Data records below:

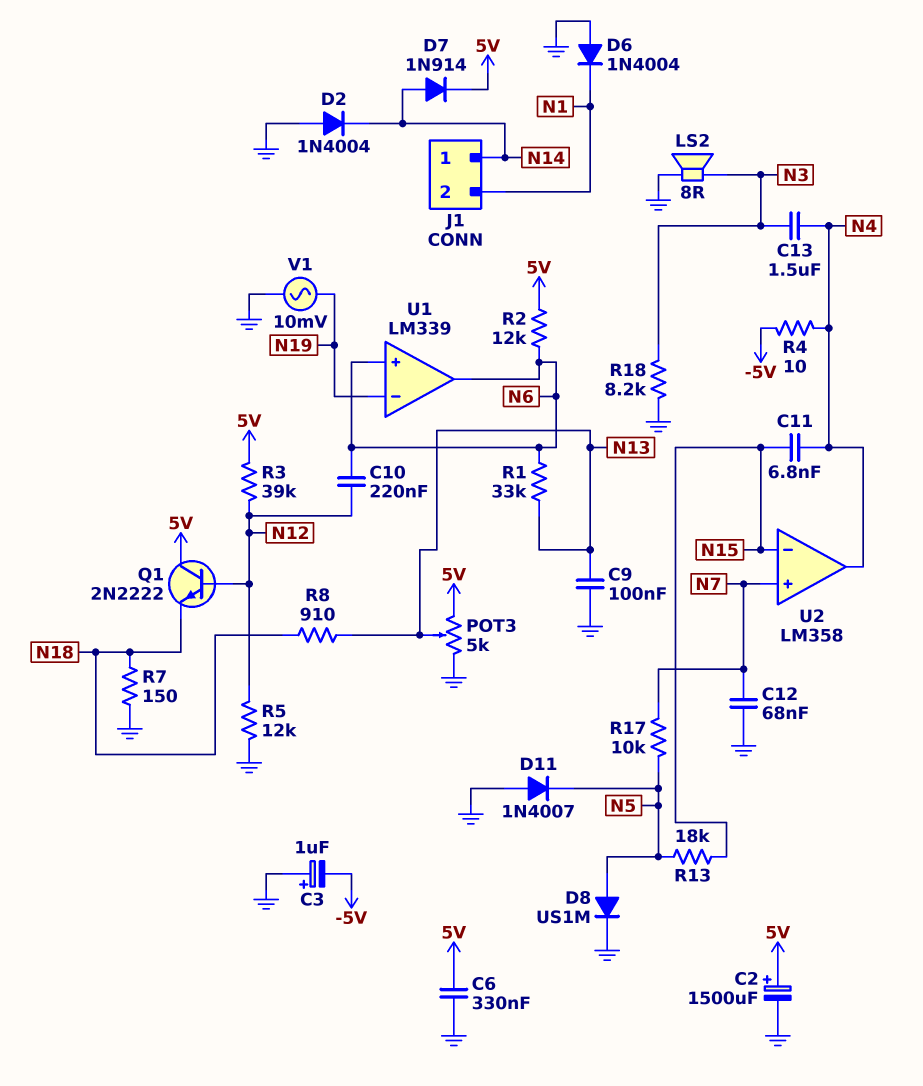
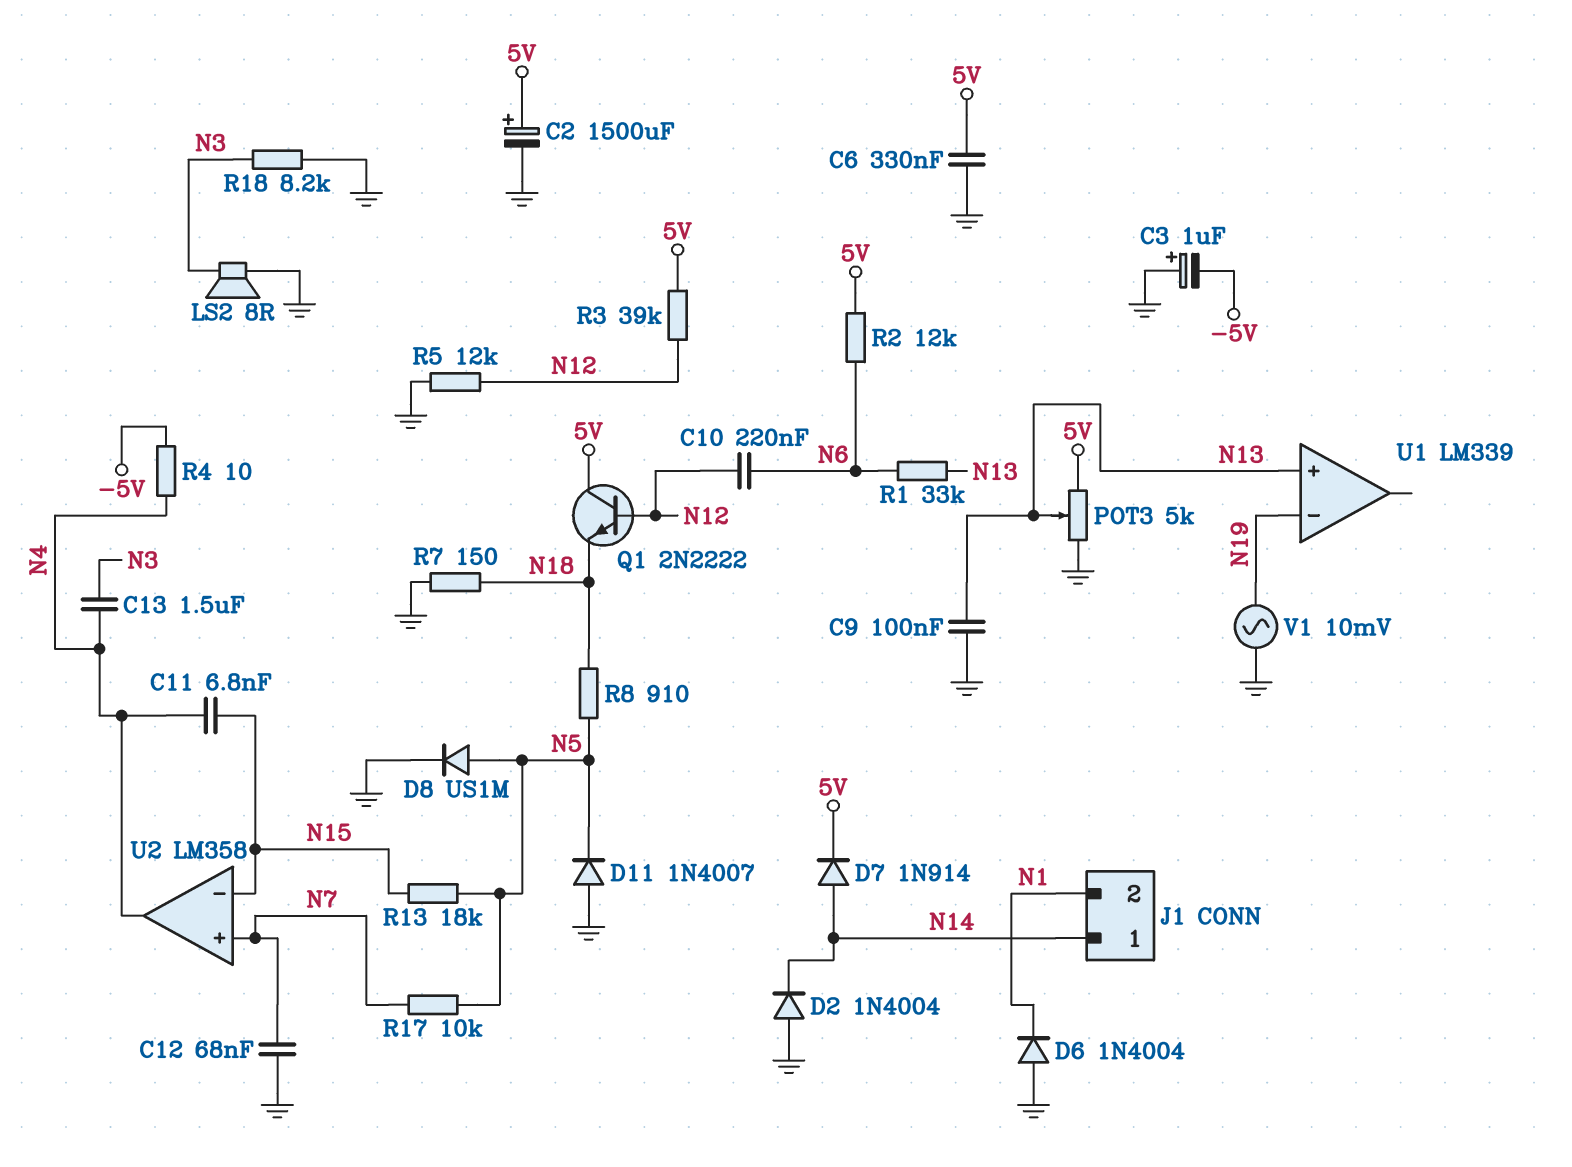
R8: 910 (N13, N18) -> 910 (N5, N18)
U1 pin in+: N6 -> N13
U1 pin out: N6 -> none

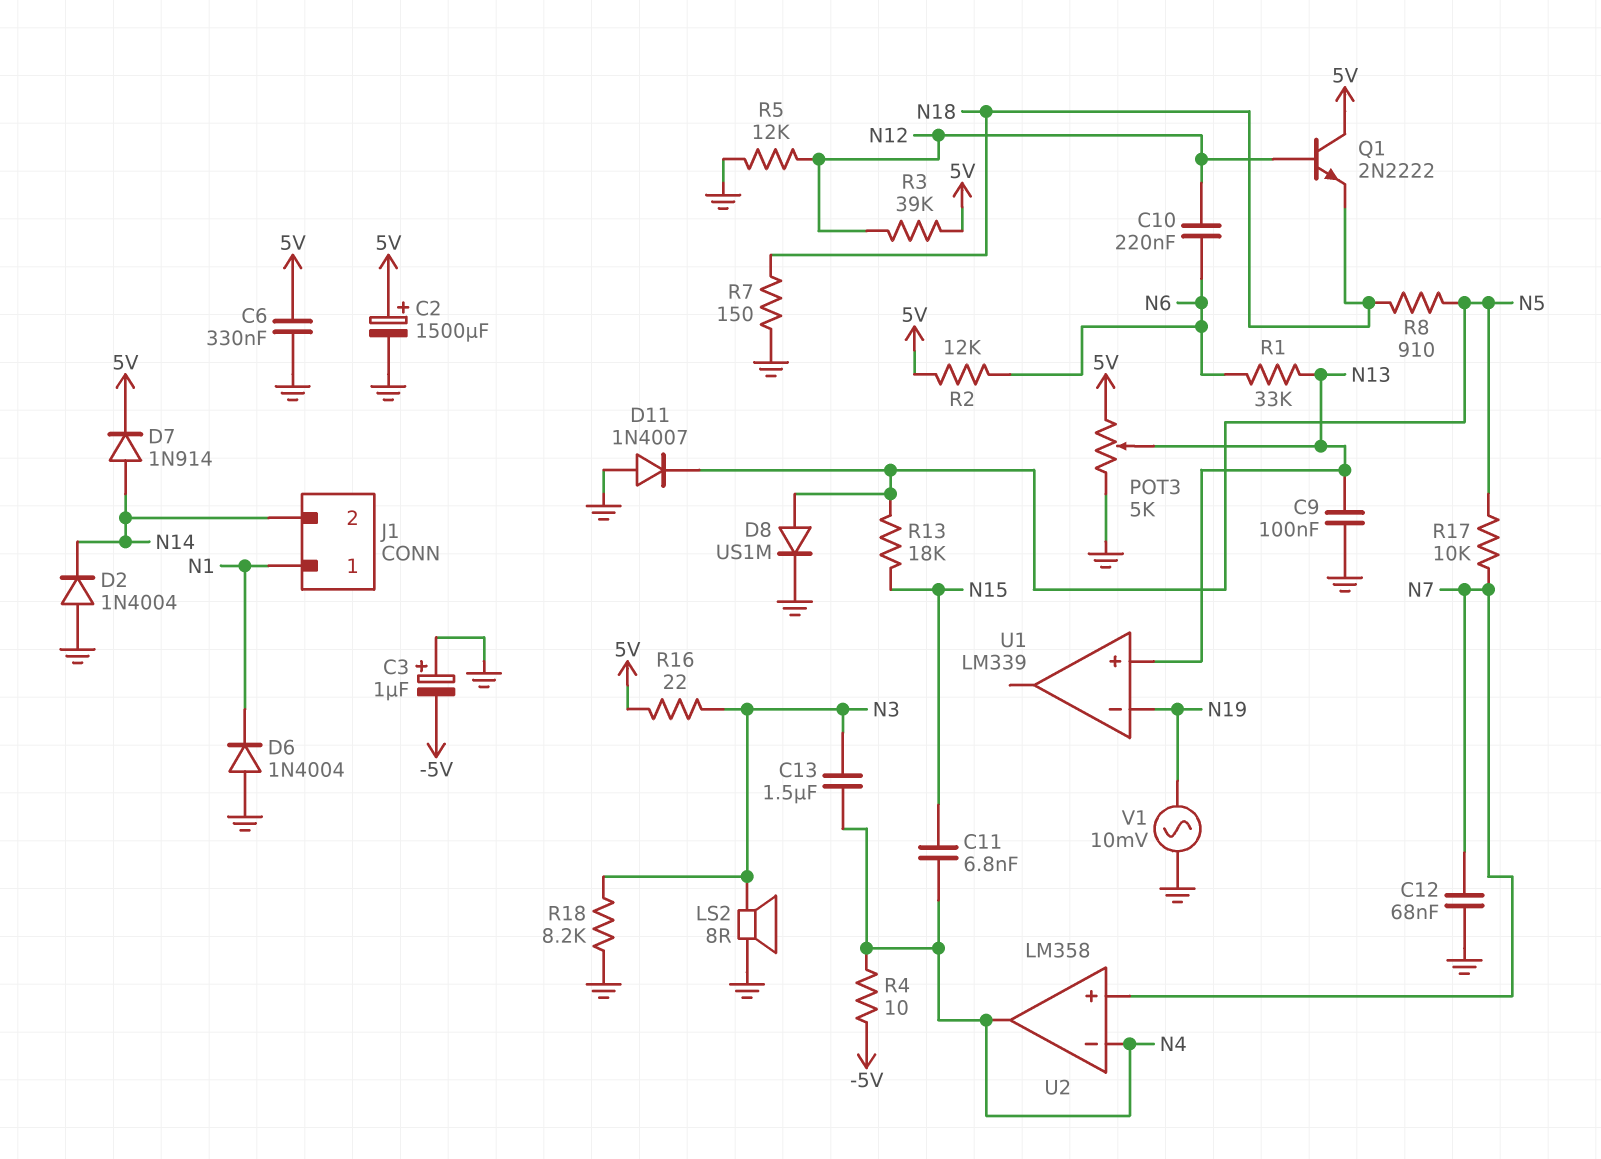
J1 pin 1: N14 -> N1
J1 pin 2: N1 -> N14
R16: none -> 22 (5V, N3)
U2 pin in-: N15 -> N4

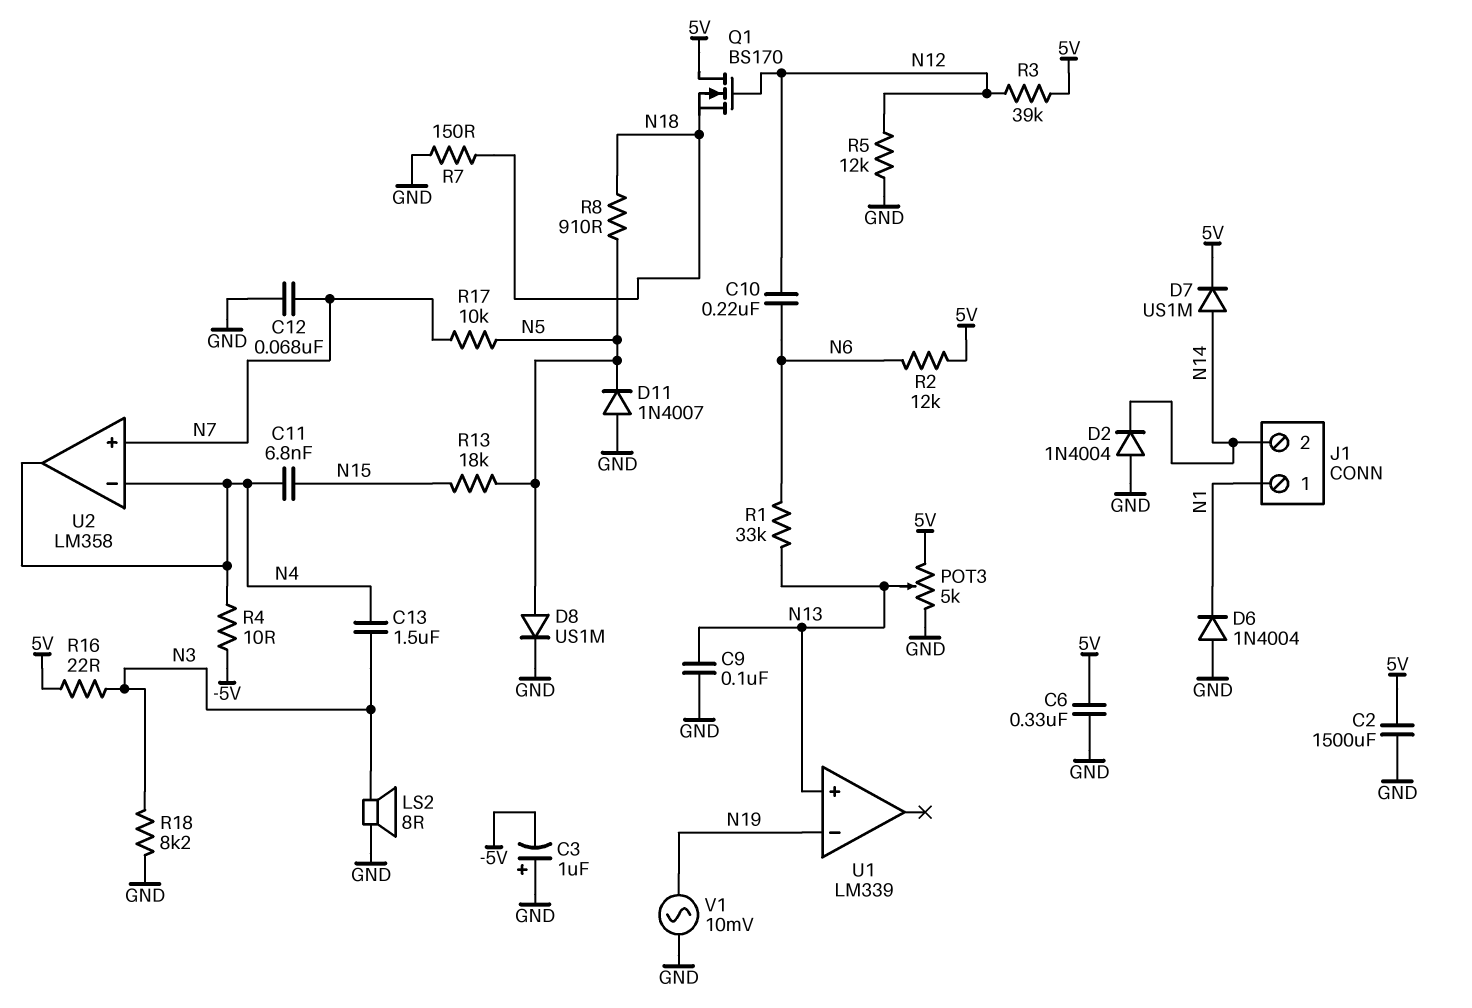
C2: 1500uF (plus 5V, minus GND) -> 1500uF (5V, GND)
D7: diode 1N914 (A N14, K 5V) -> diode US1M (A N14, K 5V)
Q1: NPN 2N2222 (B N12, C 5V, E N18) -> NMOS BS170 (G N12, D 5V, S N18)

End of Data records.

What you have to do: Output precisely the lines in the material above from the line containing "U2 pin in-: N15 -> N4" through its last line, and omit pictures.

The answer:
U2 pin in-: N15 -> N4

C2: 1500uF (plus 5V, minus GND) -> 1500uF (5V, GND)
D7: diode 1N914 (A N14, K 5V) -> diode US1M (A N14, K 5V)
Q1: NPN 2N2222 (B N12, C 5V, E N18) -> NMOS BS170 (G N12, D 5V, S N18)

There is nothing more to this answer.